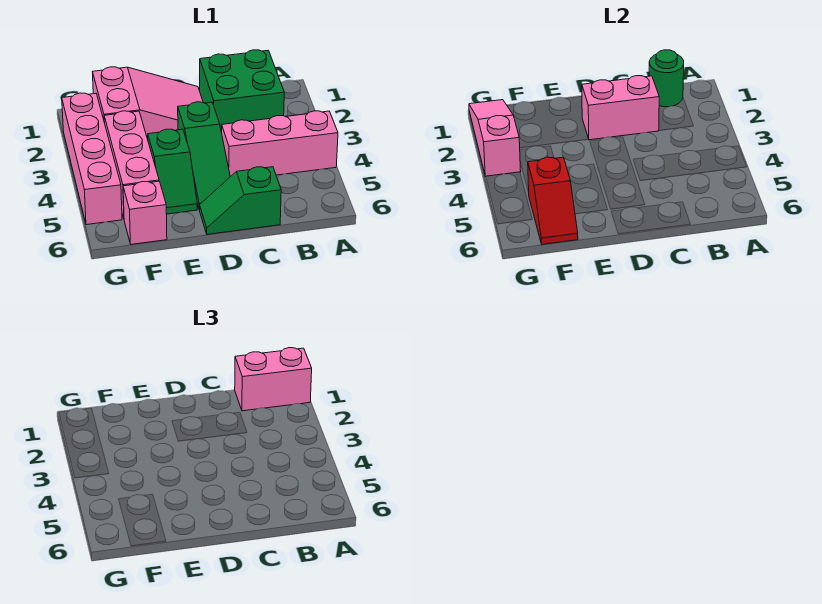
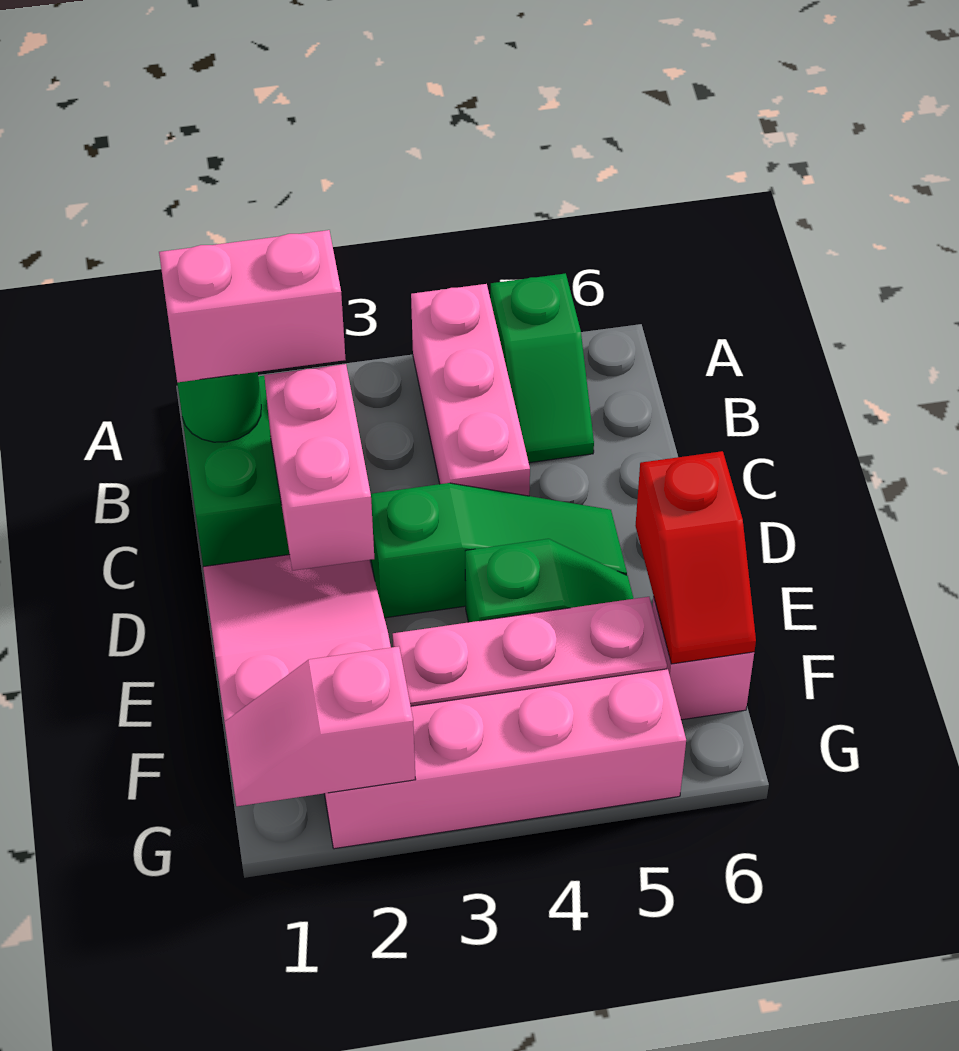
pink brick A1:B1 level 3 -> pink brick B1:B2 level 3
green slope C6:D6 level 1 top C -> green slope A5:B5 level 1 top A
red slope F5:F6 level 2 top 5 -> red slope E6:F6 level 2 top E
pink slope G1:G3 level 2 top 3 -> pink slope G1:G2 level 2 top 2

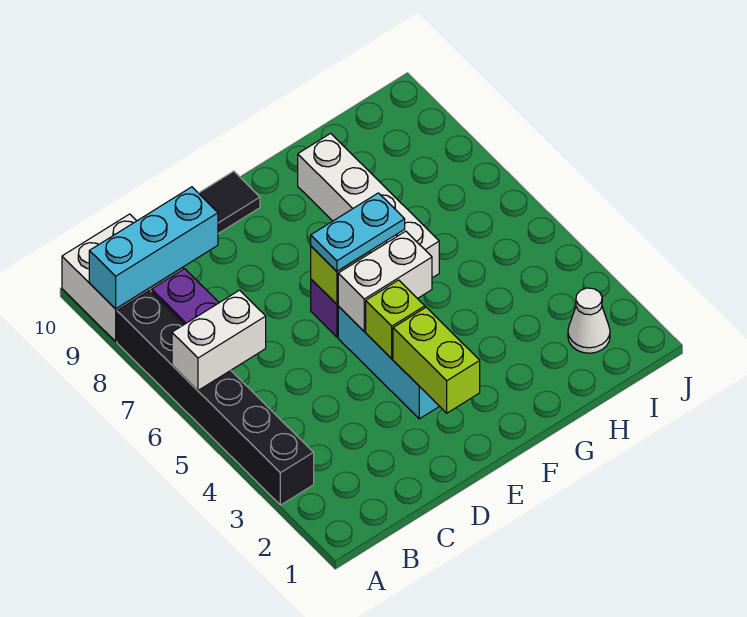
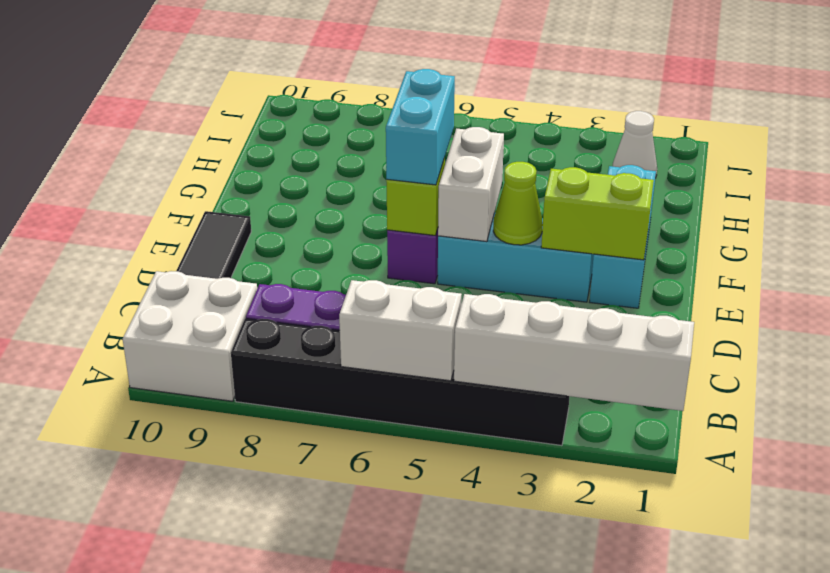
white brick A6:B6 level 2 -> white brick A5:A6 level 2
cyan brick A9:C9 level 2 -> cyan brick E2:G2 level 1
lime brick E4 level 2 -> lime cone E4 level 2
cyan plate E6:F6 level 3 -> cyan brick E6:F6 level 3
white brick G6:G9 level 1 -> white brick A1:A4 level 2

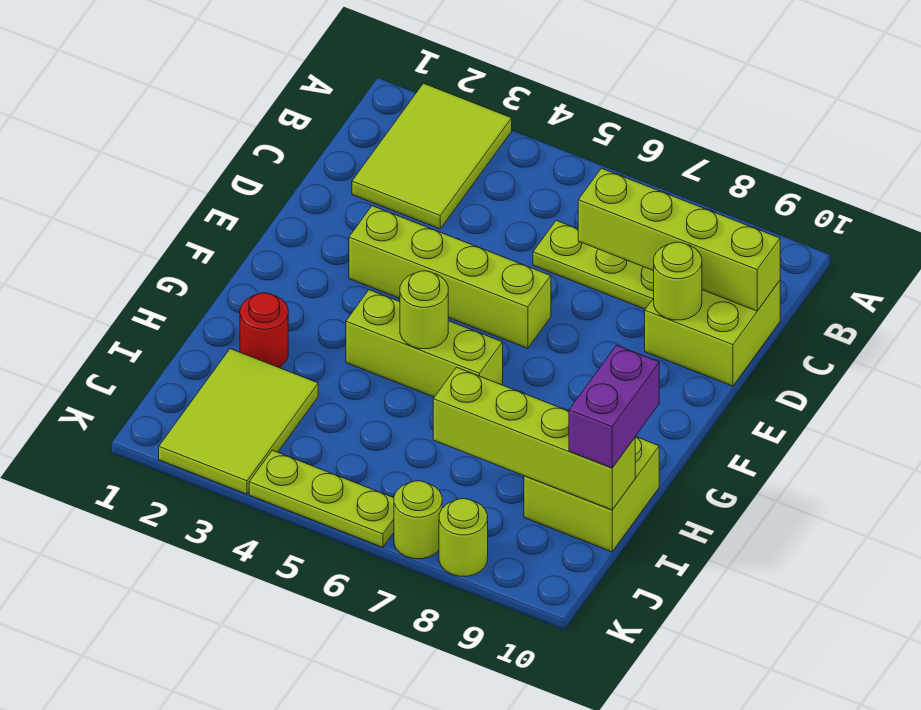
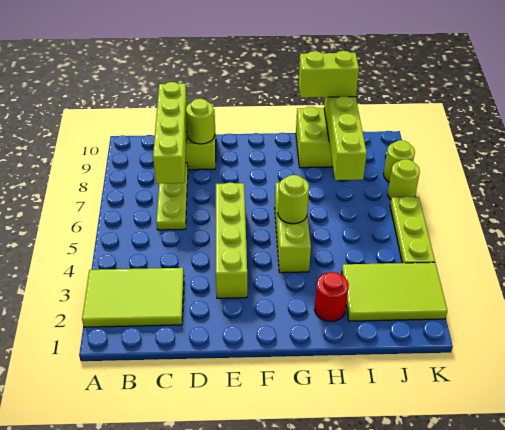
purple brick H10:I10 level 3 -> lime brick H10:I10 level 3

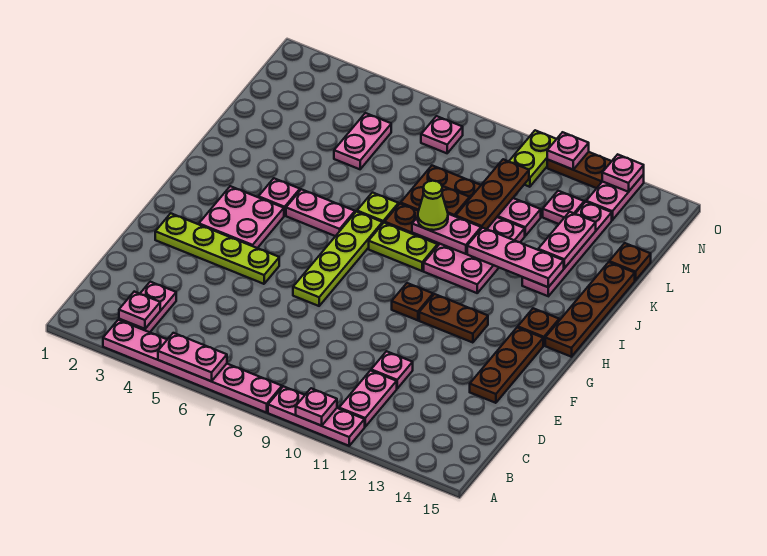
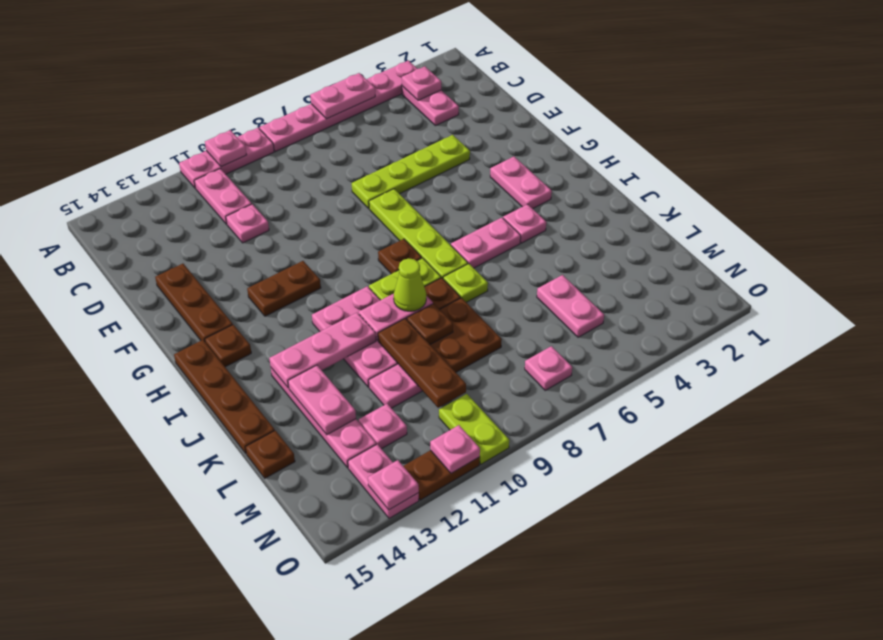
lime plate F2:F5 level 1 -> lime plate E4:E7 level 1
pink plate G3:H4 level 1 -> pink plate G3:H3 level 1
brown plate G10 level 1 -> brown plate H8 level 1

* Your instructions:
Transcription of the lines from the one with "white brick A6:B6" through the end of the entries is required, exact and with no pictures.

* Solution to the problem:
white brick A6:B6 level 2 -> white brick A5:A6 level 2
cyan brick A9:C9 level 2 -> cyan brick E2:G2 level 1
lime brick E4 level 2 -> lime cone E4 level 2
cyan plate E6:F6 level 3 -> cyan brick E6:F6 level 3
white brick G6:G9 level 1 -> white brick A1:A4 level 2

purple brick H10:I10 level 3 -> lime brick H10:I10 level 3

lime plate F2:F5 level 1 -> lime plate E4:E7 level 1
pink plate G3:H4 level 1 -> pink plate G3:H3 level 1
brown plate G10 level 1 -> brown plate H8 level 1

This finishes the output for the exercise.